--- Material for the task Enclosed Below ---
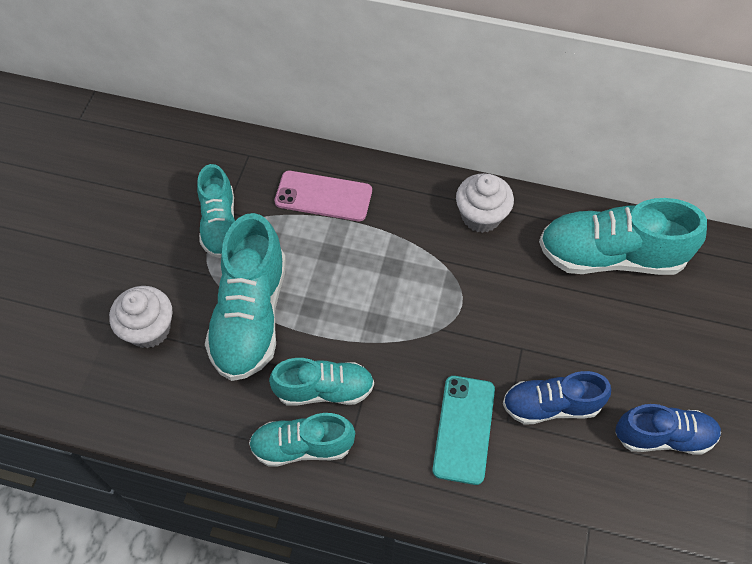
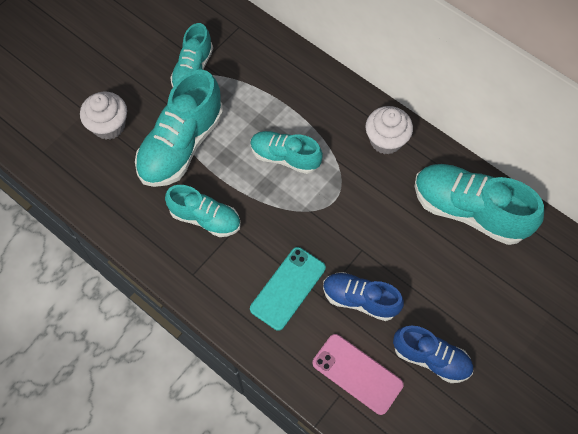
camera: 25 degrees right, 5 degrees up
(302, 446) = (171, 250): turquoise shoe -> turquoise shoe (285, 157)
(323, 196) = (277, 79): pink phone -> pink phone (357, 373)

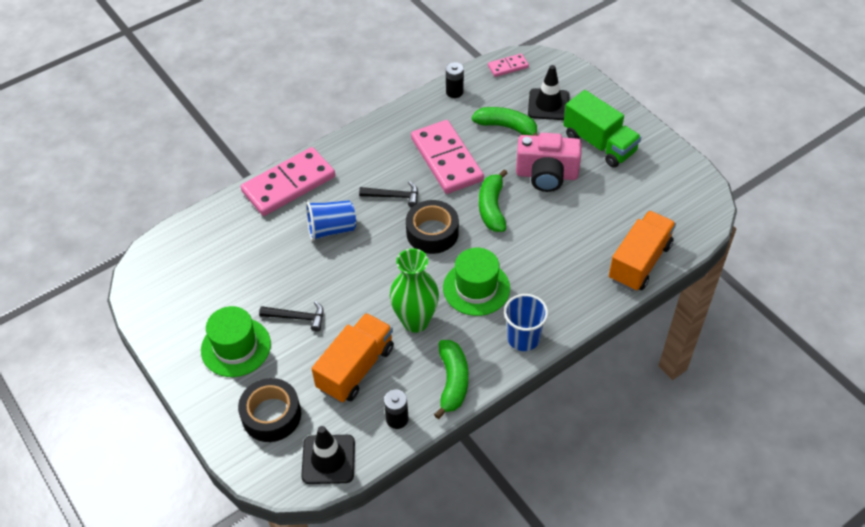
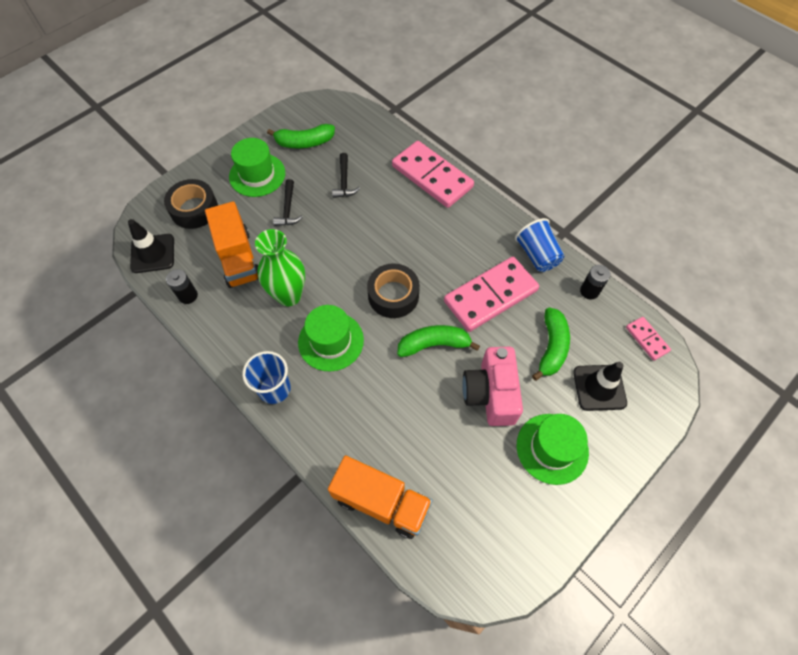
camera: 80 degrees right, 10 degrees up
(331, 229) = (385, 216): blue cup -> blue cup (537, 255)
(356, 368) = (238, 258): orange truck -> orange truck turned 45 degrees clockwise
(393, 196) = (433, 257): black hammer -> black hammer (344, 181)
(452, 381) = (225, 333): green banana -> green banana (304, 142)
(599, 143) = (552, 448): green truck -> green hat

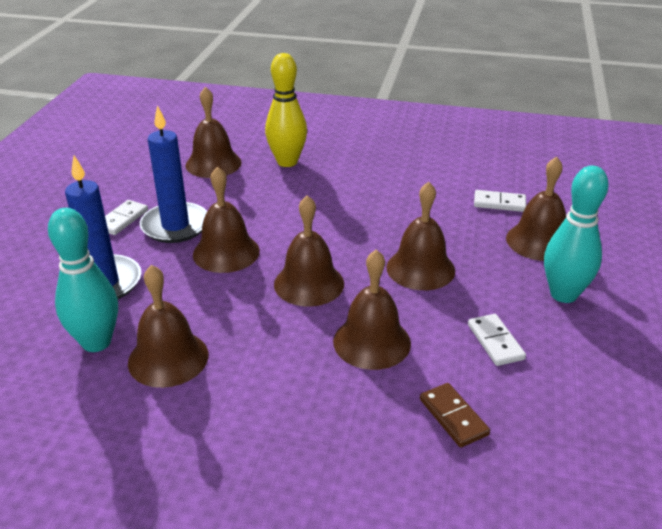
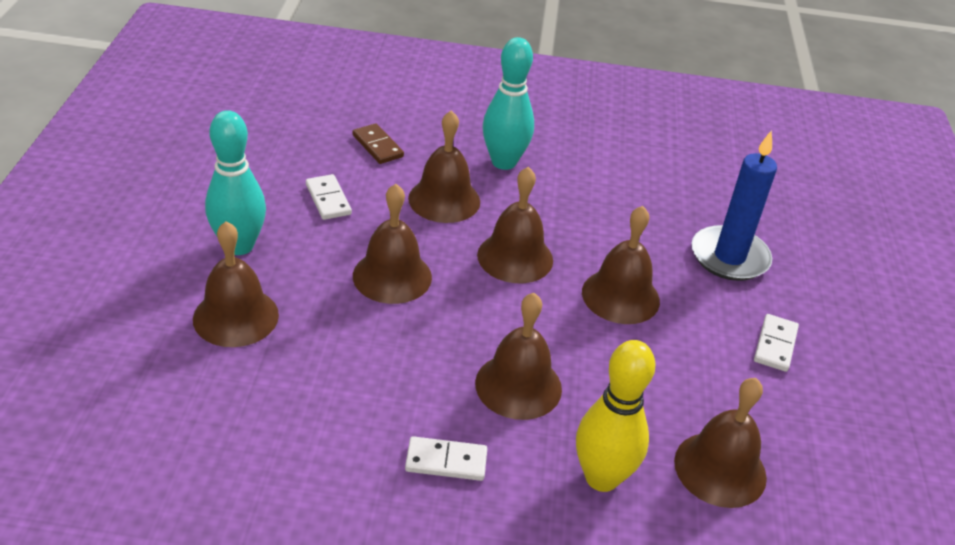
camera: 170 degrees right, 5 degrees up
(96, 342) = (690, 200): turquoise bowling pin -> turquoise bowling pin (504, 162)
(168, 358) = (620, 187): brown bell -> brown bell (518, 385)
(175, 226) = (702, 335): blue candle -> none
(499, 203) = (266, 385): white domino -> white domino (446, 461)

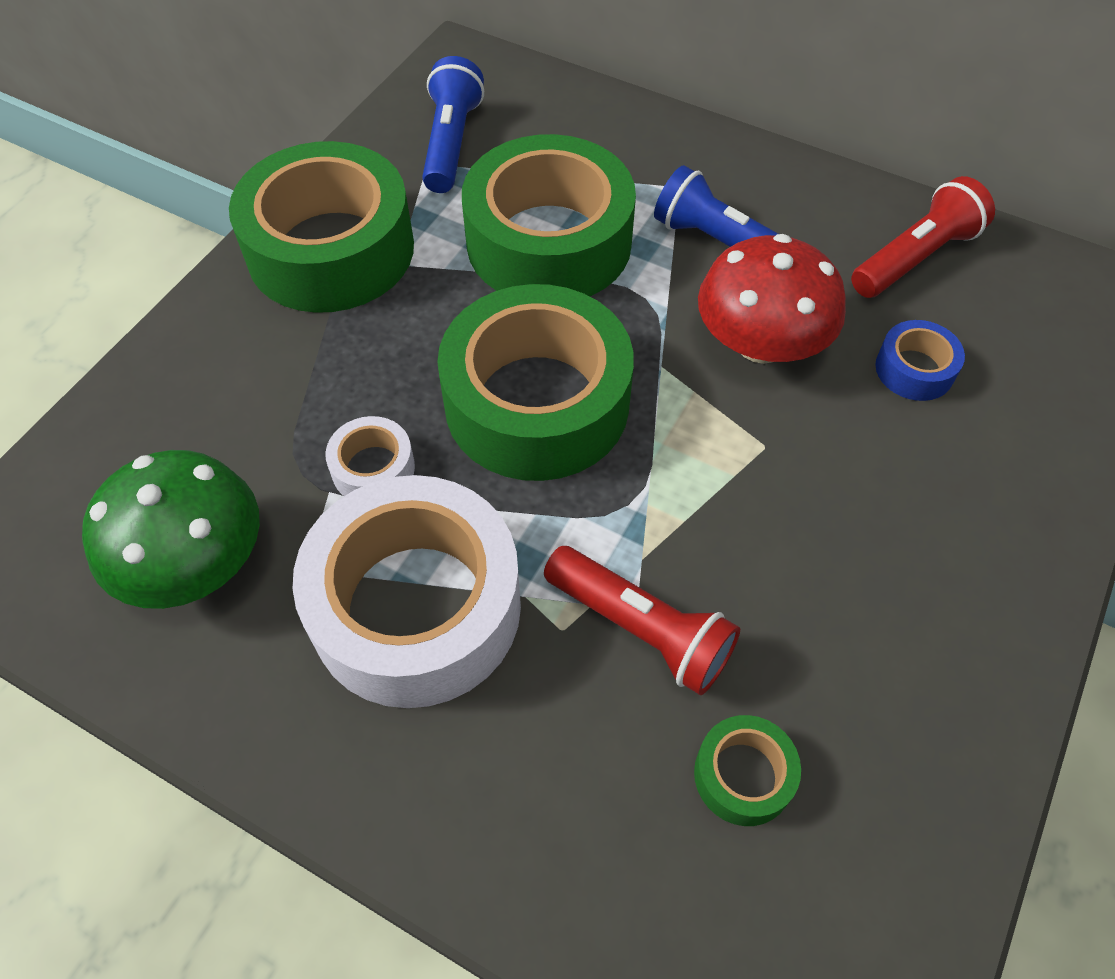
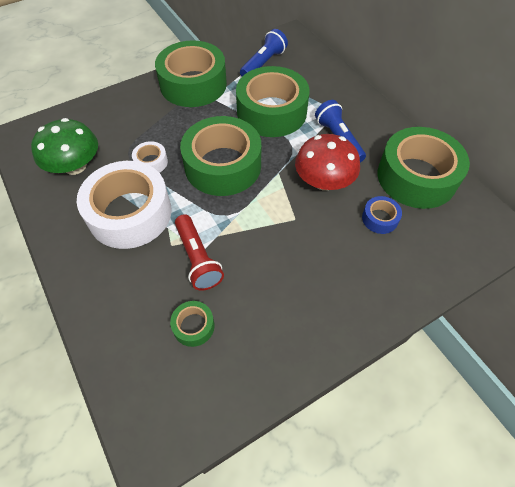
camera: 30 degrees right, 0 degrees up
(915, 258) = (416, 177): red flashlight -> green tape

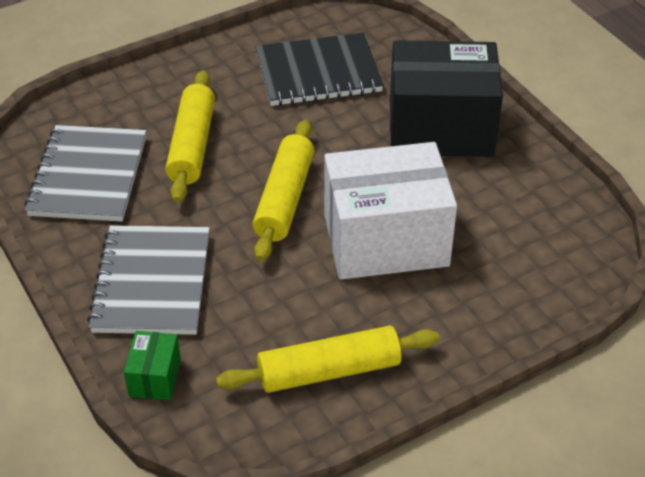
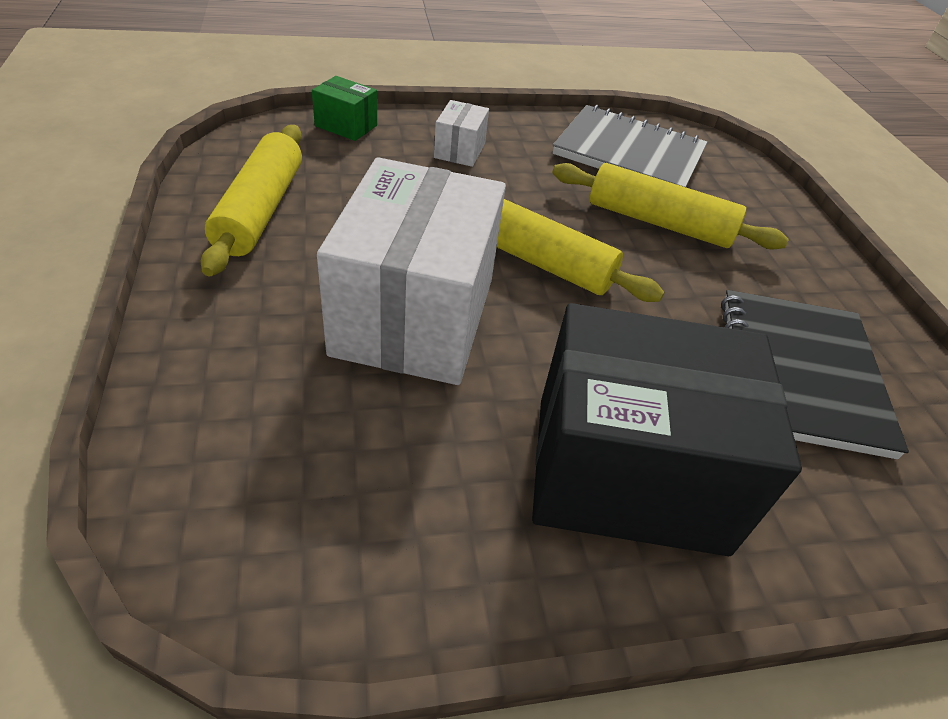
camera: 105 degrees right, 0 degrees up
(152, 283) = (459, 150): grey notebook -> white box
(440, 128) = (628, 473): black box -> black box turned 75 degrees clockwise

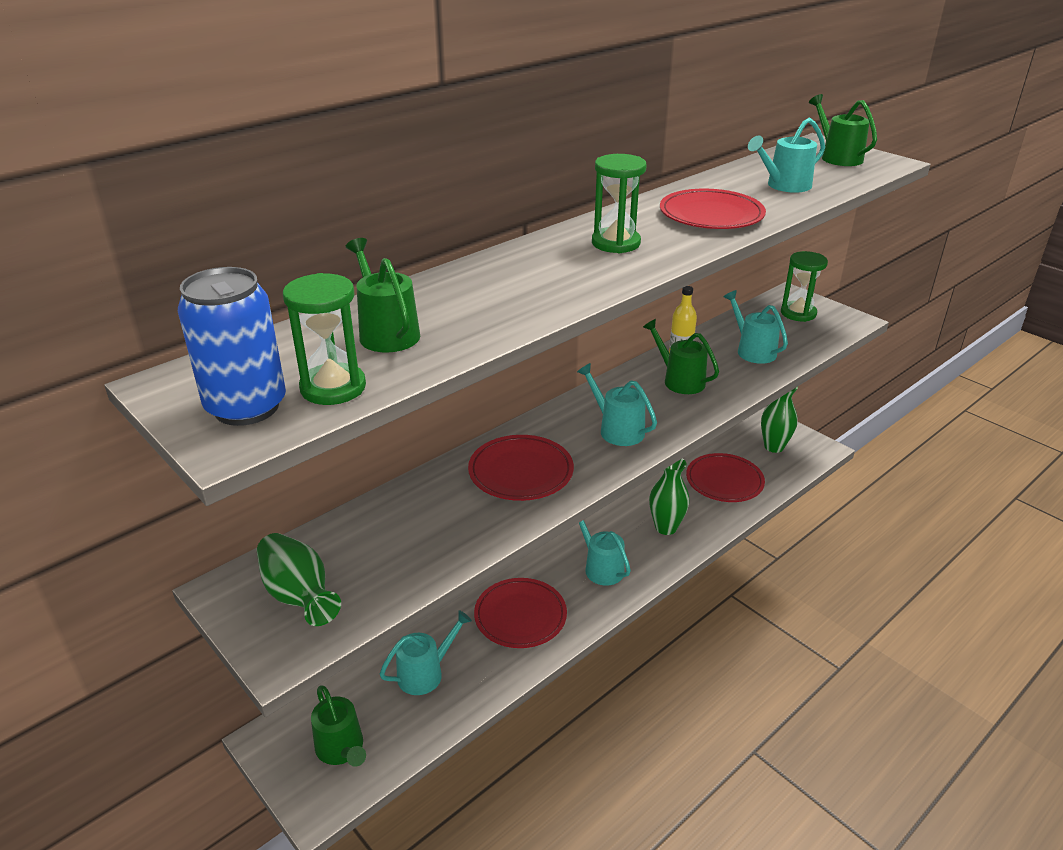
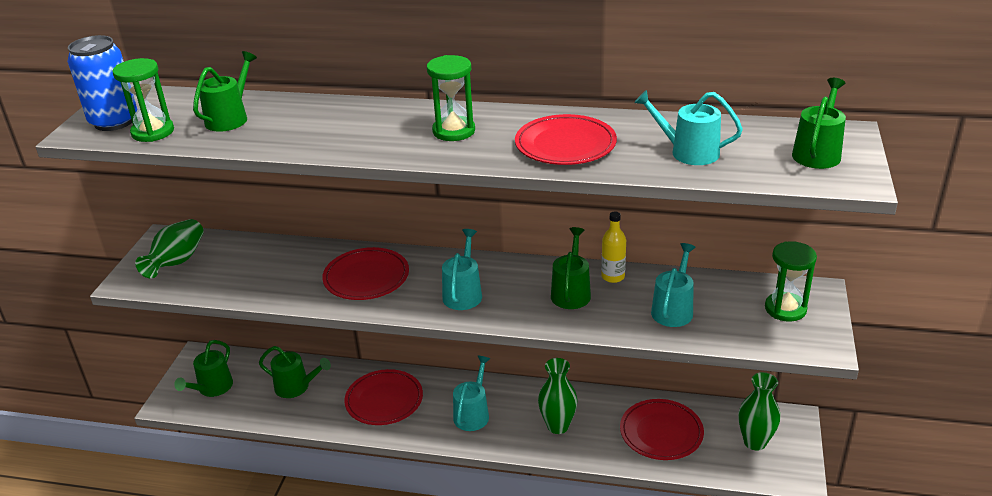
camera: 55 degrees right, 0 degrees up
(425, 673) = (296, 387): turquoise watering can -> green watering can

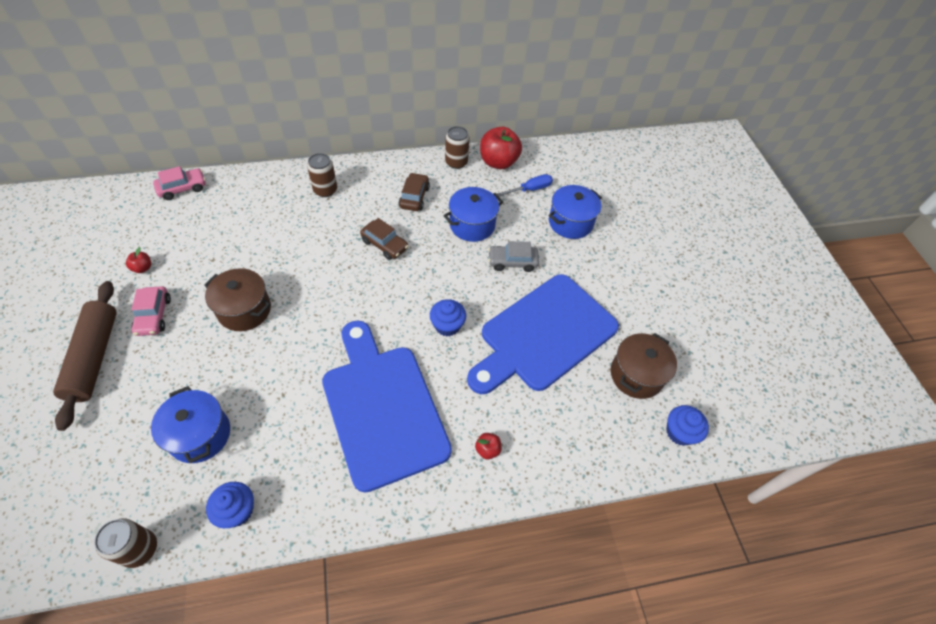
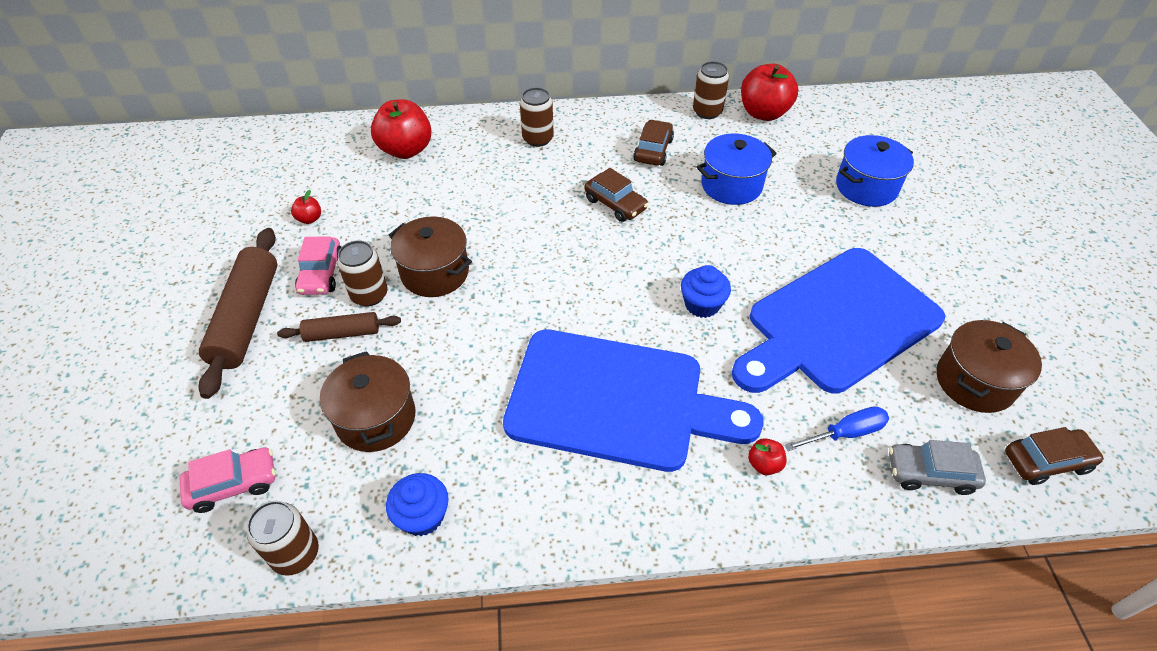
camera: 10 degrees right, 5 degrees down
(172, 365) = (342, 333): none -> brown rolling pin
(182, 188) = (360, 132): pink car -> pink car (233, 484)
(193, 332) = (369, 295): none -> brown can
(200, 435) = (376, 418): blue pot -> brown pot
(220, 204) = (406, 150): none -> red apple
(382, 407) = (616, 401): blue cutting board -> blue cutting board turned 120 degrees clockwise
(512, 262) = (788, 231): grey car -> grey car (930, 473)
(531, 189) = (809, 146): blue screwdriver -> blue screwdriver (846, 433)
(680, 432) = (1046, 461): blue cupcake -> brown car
--- End of Enclosed Material for the task ---
### What needs to be done
Reproduce exactly the lines that run from the line holding "(175, 226) = (702, 335): blue candle -> none" through the final line of the entries, and omit every picture.

### Solved exercise
(175, 226) = (702, 335): blue candle -> none
(499, 203) = (266, 385): white domino -> white domino (446, 461)

camera: 30 degrees right, 0 degrees up
(915, 258) = (416, 177): red flashlight -> green tape

camera: 105 degrees right, 0 degrees up
(152, 283) = (459, 150): grey notebook -> white box
(440, 128) = (628, 473): black box -> black box turned 75 degrees clockwise

camera: 55 degrees right, 0 degrees up
(425, 673) = (296, 387): turquoise watering can -> green watering can

camera: 10 degrees right, 5 degrees down
(172, 365) = (342, 333): none -> brown rolling pin
(182, 188) = (360, 132): pink car -> pink car (233, 484)
(193, 332) = (369, 295): none -> brown can
(200, 435) = (376, 418): blue pot -> brown pot
(220, 204) = (406, 150): none -> red apple
(382, 407) = (616, 401): blue cutting board -> blue cutting board turned 120 degrees clockwise
(512, 262) = (788, 231): grey car -> grey car (930, 473)
(531, 189) = (809, 146): blue screwdriver -> blue screwdriver (846, 433)
(680, 432) = (1046, 461): blue cupcake -> brown car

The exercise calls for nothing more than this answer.